■ Data supplied
────────────────────

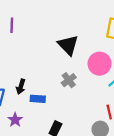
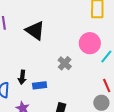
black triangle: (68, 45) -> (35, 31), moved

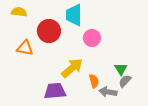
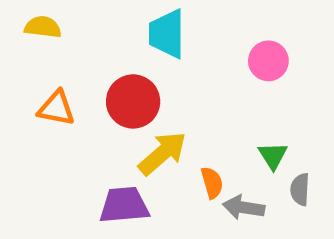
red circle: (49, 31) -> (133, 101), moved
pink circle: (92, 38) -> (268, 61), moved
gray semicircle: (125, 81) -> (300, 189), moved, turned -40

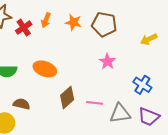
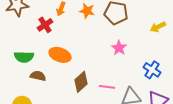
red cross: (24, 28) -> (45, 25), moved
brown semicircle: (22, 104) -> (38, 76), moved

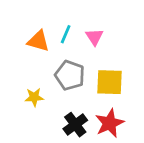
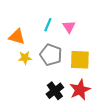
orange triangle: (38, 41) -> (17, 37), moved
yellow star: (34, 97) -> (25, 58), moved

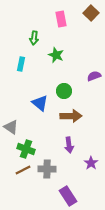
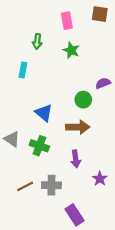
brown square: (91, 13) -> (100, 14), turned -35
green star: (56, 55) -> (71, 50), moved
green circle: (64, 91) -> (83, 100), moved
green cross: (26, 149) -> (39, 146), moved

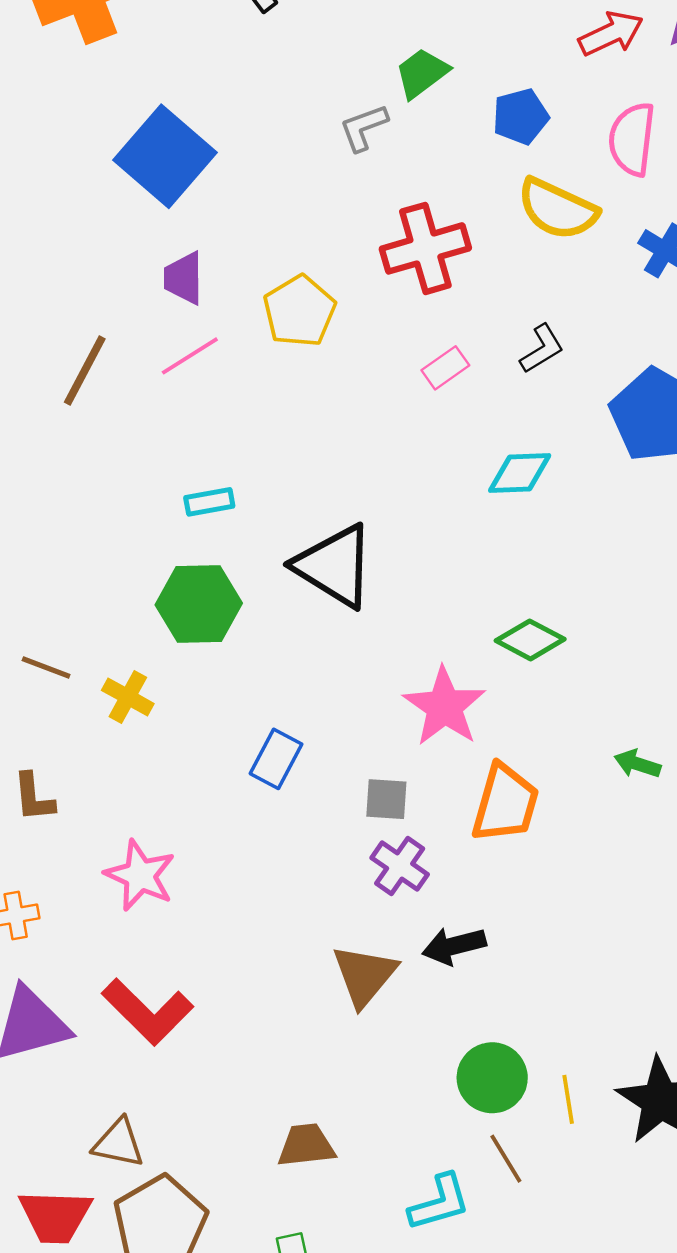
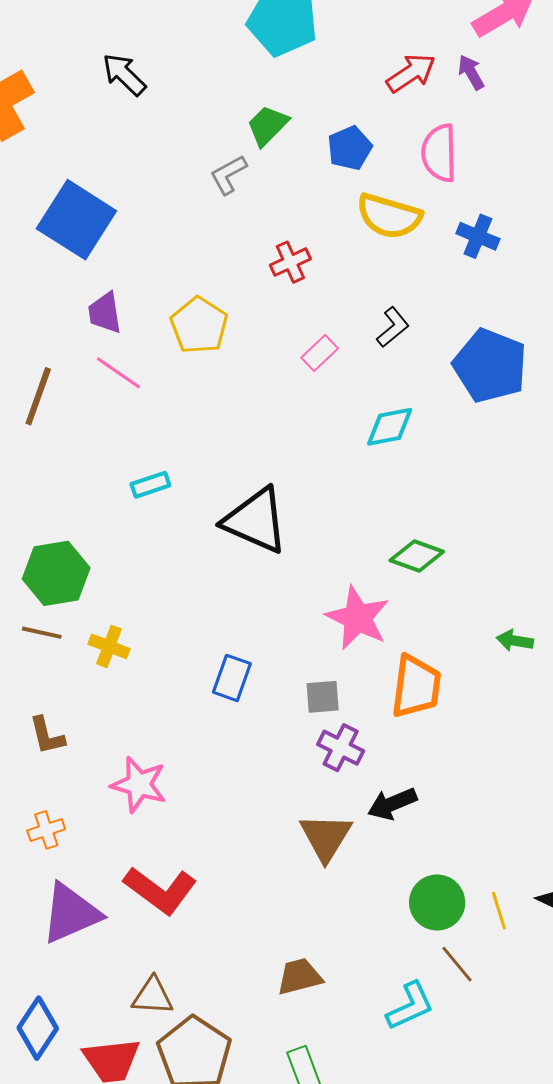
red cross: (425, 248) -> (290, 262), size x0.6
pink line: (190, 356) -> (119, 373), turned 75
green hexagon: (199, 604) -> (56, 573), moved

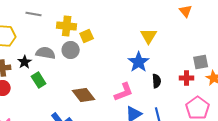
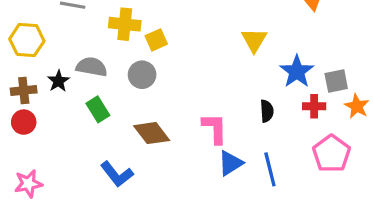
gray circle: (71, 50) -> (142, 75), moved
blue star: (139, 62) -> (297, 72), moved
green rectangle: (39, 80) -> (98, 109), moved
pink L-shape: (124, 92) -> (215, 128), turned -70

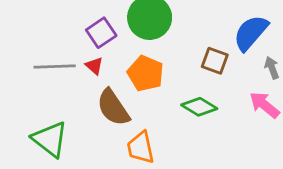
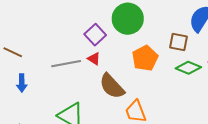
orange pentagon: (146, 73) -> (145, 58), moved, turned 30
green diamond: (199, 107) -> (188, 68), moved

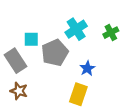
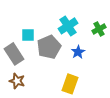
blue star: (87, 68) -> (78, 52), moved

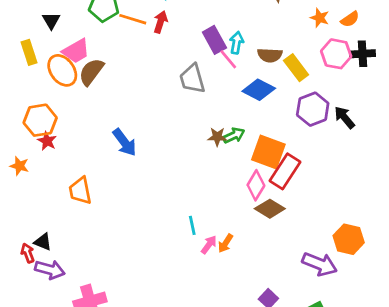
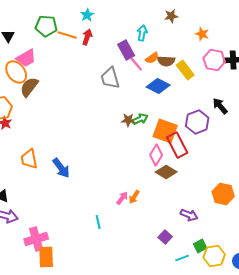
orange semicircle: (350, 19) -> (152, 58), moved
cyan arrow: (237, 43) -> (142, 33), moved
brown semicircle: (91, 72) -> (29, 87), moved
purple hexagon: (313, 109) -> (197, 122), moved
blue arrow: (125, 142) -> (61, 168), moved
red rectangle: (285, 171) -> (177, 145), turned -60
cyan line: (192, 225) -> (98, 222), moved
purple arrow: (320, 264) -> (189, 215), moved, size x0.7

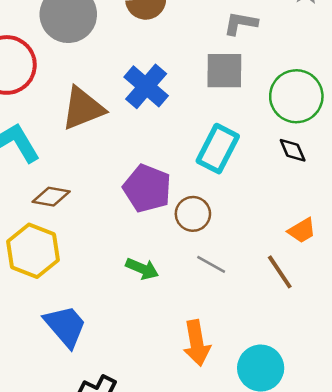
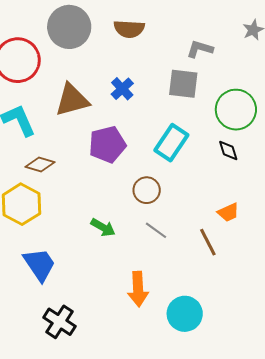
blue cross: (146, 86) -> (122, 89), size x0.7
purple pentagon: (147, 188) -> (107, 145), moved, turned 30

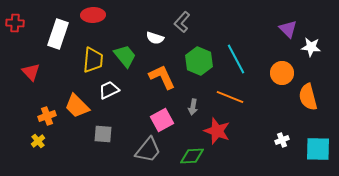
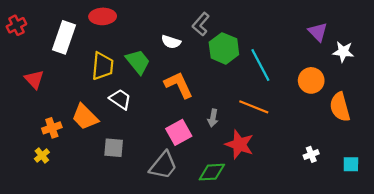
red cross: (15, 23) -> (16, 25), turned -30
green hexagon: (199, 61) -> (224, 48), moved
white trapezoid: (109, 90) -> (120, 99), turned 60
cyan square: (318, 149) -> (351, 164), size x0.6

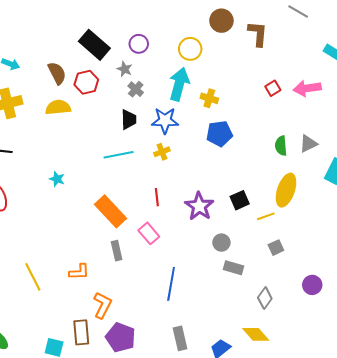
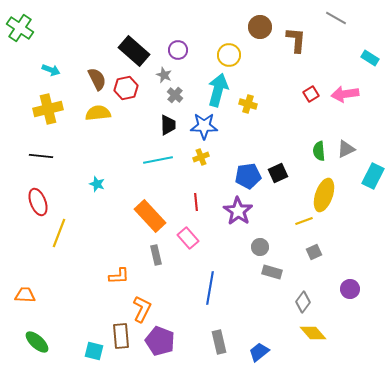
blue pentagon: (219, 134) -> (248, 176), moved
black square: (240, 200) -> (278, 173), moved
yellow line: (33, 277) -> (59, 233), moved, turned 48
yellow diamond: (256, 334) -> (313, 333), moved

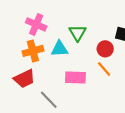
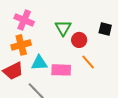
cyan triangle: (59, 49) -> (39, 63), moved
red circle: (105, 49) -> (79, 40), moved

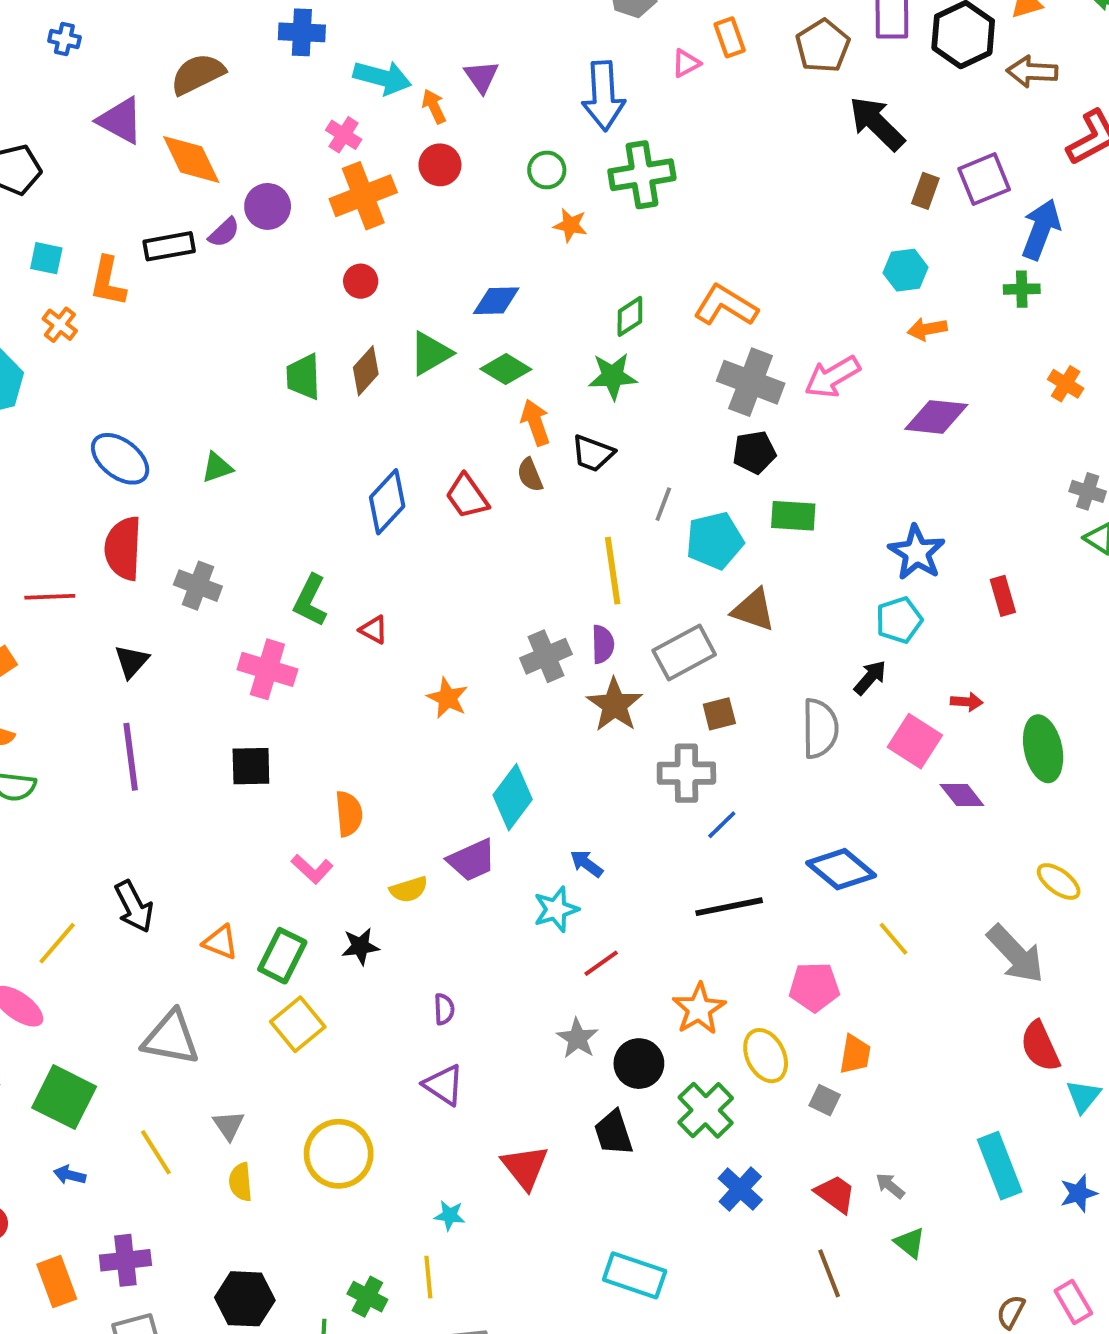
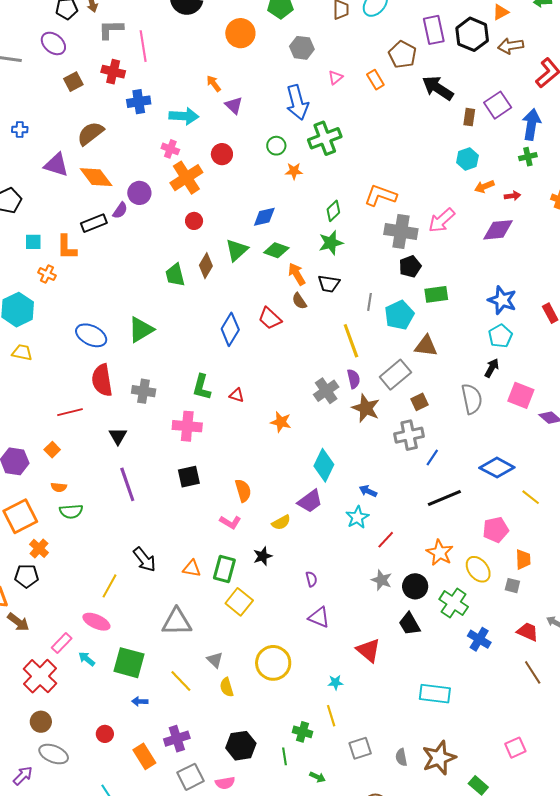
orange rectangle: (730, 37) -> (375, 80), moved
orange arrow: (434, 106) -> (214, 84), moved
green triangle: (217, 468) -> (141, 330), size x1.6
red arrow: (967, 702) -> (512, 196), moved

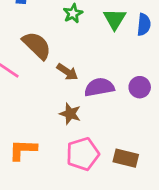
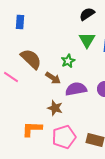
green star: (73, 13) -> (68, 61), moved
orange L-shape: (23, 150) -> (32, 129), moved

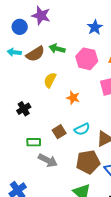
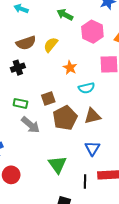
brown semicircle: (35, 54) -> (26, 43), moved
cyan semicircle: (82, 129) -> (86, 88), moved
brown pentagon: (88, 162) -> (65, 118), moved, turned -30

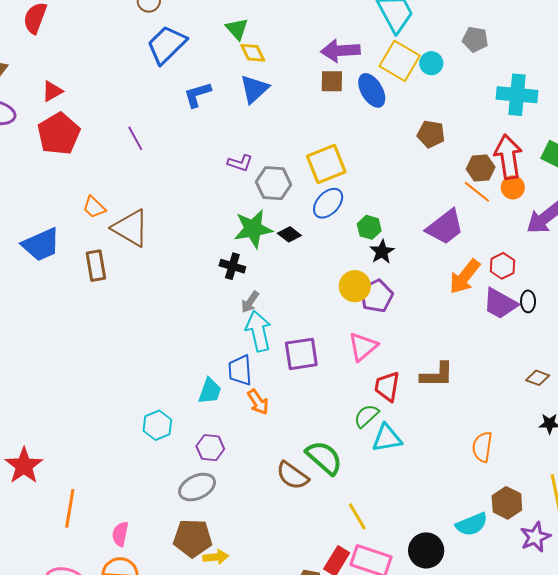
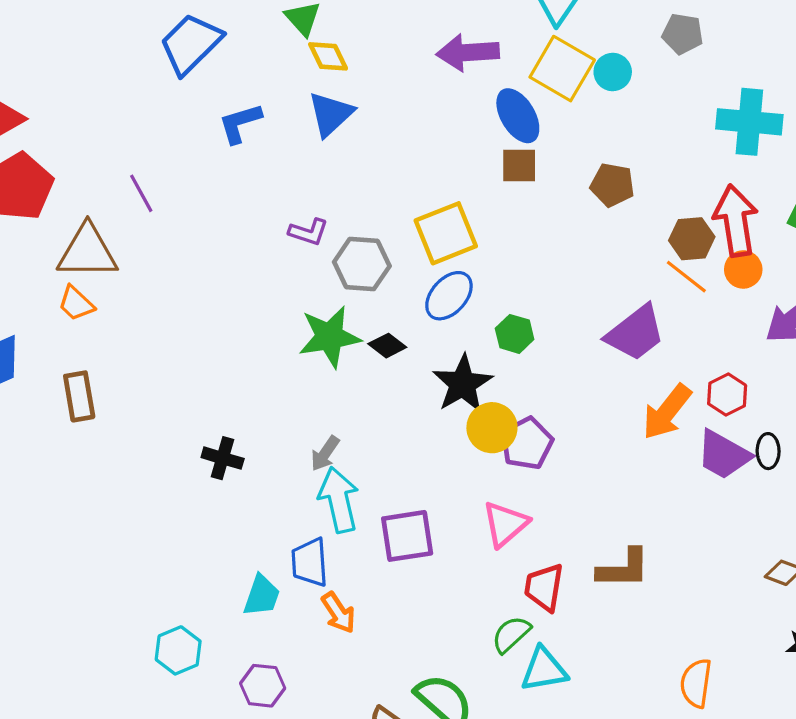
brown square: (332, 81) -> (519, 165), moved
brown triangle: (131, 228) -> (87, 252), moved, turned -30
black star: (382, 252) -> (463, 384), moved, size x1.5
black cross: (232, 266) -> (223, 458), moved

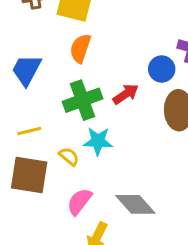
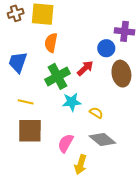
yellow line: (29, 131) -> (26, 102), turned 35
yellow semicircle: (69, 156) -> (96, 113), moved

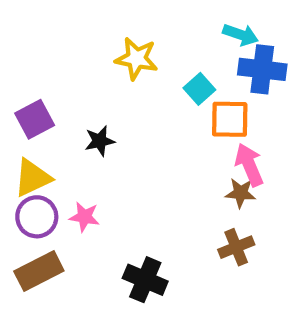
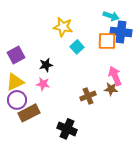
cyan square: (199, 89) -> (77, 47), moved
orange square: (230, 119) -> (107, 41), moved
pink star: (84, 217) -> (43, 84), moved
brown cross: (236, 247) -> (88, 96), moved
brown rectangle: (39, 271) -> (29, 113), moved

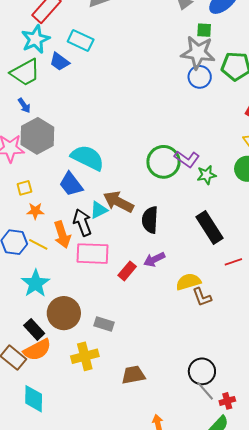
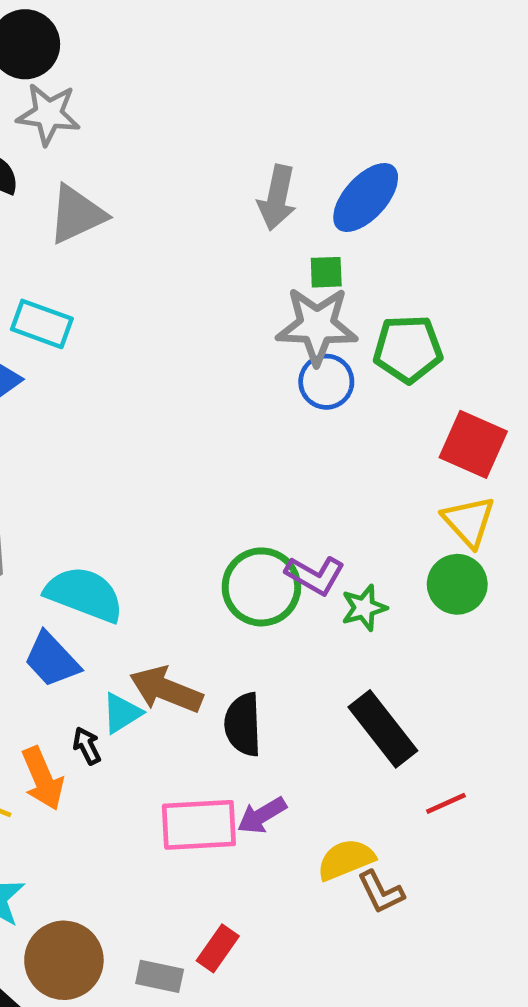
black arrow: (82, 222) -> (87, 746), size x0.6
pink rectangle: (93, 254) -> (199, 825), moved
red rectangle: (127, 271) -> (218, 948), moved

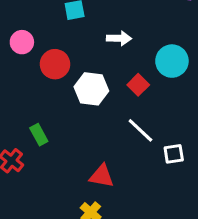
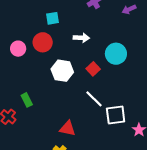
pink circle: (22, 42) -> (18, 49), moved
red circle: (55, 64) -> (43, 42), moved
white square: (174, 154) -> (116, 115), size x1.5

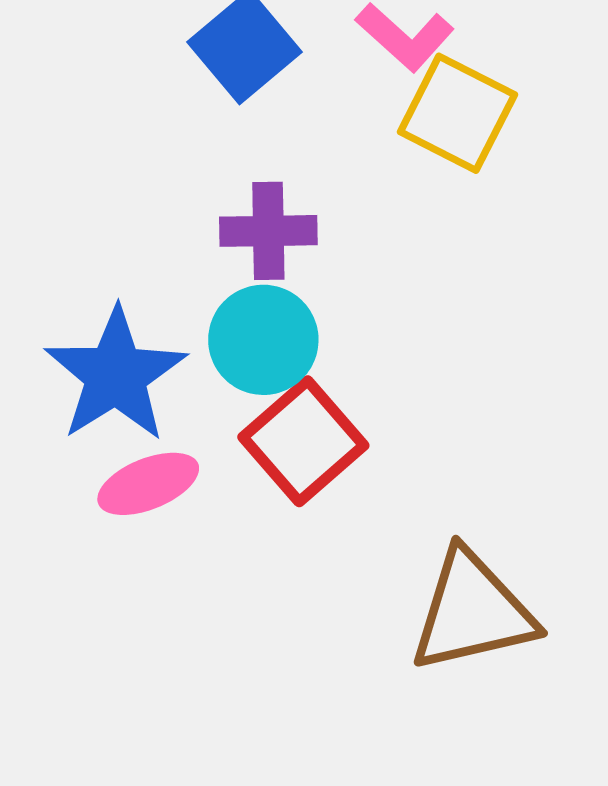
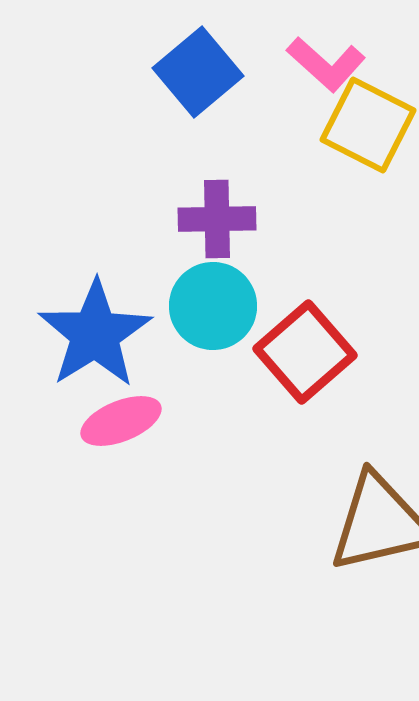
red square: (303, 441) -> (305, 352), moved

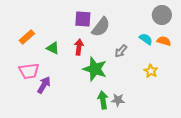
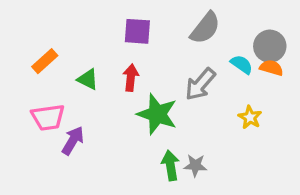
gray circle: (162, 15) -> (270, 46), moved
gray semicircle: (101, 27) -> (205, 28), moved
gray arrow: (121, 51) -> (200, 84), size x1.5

────────────────────

Restate verbatim the lines that begin at the one holding "green star: (73, 13) -> (68, 61), moved" and end at the last line of the material. Exclude pictures.

green star: (73, 13) -> (68, 61), moved
orange L-shape: (23, 150) -> (32, 129), moved

brown semicircle: (35, 54) -> (26, 43), moved
cyan semicircle: (82, 129) -> (86, 88), moved
brown pentagon: (88, 162) -> (65, 118), moved, turned -30

brown square: (332, 81) -> (519, 165), moved
brown triangle: (131, 228) -> (87, 252), moved, turned -30
black star: (382, 252) -> (463, 384), moved, size x1.5
black cross: (232, 266) -> (223, 458), moved

yellow line: (29, 131) -> (26, 102), turned 35
yellow semicircle: (69, 156) -> (96, 113), moved

cyan square: (199, 89) -> (77, 47), moved
orange square: (230, 119) -> (107, 41), moved
pink star: (84, 217) -> (43, 84), moved
brown cross: (236, 247) -> (88, 96), moved
brown rectangle: (39, 271) -> (29, 113), moved

black arrow: (82, 222) -> (87, 746), size x0.6
pink rectangle: (93, 254) -> (199, 825), moved
red rectangle: (127, 271) -> (218, 948), moved

pink circle: (22, 42) -> (18, 49), moved
red circle: (55, 64) -> (43, 42), moved
white square: (174, 154) -> (116, 115), size x1.5

red square: (303, 441) -> (305, 352), moved

gray circle: (162, 15) -> (270, 46), moved
gray semicircle: (101, 27) -> (205, 28), moved
gray arrow: (121, 51) -> (200, 84), size x1.5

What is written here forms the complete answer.